[DATA FOR REVIEW]
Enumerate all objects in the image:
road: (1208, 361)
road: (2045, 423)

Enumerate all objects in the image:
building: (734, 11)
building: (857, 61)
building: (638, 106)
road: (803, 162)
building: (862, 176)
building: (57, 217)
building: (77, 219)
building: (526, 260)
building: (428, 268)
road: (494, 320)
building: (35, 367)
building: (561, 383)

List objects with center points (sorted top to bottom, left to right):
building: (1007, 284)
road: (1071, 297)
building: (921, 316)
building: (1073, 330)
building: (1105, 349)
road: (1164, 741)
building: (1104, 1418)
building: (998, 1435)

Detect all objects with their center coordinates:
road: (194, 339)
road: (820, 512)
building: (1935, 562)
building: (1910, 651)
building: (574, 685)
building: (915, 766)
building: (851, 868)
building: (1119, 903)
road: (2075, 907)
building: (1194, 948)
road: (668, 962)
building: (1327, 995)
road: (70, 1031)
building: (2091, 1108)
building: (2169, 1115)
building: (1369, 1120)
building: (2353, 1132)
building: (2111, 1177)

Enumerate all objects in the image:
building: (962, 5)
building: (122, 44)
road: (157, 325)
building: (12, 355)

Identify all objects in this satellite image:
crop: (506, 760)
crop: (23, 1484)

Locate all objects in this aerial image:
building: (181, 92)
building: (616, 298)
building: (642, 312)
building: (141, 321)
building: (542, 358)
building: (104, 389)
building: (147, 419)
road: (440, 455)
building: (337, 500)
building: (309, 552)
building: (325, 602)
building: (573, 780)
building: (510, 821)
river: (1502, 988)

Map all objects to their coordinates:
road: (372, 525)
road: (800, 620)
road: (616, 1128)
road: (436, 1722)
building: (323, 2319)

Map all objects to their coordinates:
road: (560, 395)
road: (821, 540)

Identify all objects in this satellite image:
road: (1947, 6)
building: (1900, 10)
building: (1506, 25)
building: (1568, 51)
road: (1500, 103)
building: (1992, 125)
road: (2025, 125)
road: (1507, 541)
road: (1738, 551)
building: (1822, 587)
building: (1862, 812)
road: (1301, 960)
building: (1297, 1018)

[REQUEST]
Could you please reproduce each record exactly, leaving nothing out?

[OUTPUT OF THE EXERCISE]
Enumerate all objects in the image:
road: (1208, 361)
road: (2045, 423)

Enumerate all objects in the image:
building: (734, 11)
building: (857, 61)
building: (638, 106)
road: (803, 162)
building: (862, 176)
building: (57, 217)
building: (77, 219)
building: (526, 260)
building: (428, 268)
road: (494, 320)
building: (35, 367)
building: (561, 383)

List objects with center points (sorted top to bottom, left to right):
building: (1007, 284)
road: (1071, 297)
building: (921, 316)
building: (1073, 330)
building: (1105, 349)
road: (1164, 741)
building: (1104, 1418)
building: (998, 1435)

Detect all objects with their center coordinates:
road: (194, 339)
road: (820, 512)
building: (1935, 562)
building: (1910, 651)
building: (574, 685)
building: (915, 766)
building: (851, 868)
building: (1119, 903)
road: (2075, 907)
building: (1194, 948)
road: (668, 962)
building: (1327, 995)
road: (70, 1031)
building: (2091, 1108)
building: (2169, 1115)
building: (1369, 1120)
building: (2353, 1132)
building: (2111, 1177)

Enumerate all objects in the image:
building: (962, 5)
building: (122, 44)
road: (157, 325)
building: (12, 355)

Identify all objects in this satellite image:
crop: (506, 760)
crop: (23, 1484)

Locate all objects in this aerial image:
building: (181, 92)
building: (616, 298)
building: (642, 312)
building: (141, 321)
building: (542, 358)
building: (104, 389)
building: (147, 419)
road: (440, 455)
building: (337, 500)
building: (309, 552)
building: (325, 602)
building: (573, 780)
building: (510, 821)
river: (1502, 988)

Map all objects to their coordinates:
road: (372, 525)
road: (800, 620)
road: (616, 1128)
road: (436, 1722)
building: (323, 2319)

Map all objects to their coordinates:
road: (560, 395)
road: (821, 540)

Identify all objects in this satellite image:
road: (1947, 6)
building: (1900, 10)
building: (1506, 25)
building: (1568, 51)
road: (1500, 103)
building: (1992, 125)
road: (2025, 125)
road: (1507, 541)
road: (1738, 551)
building: (1822, 587)
building: (1862, 812)
road: (1301, 960)
building: (1297, 1018)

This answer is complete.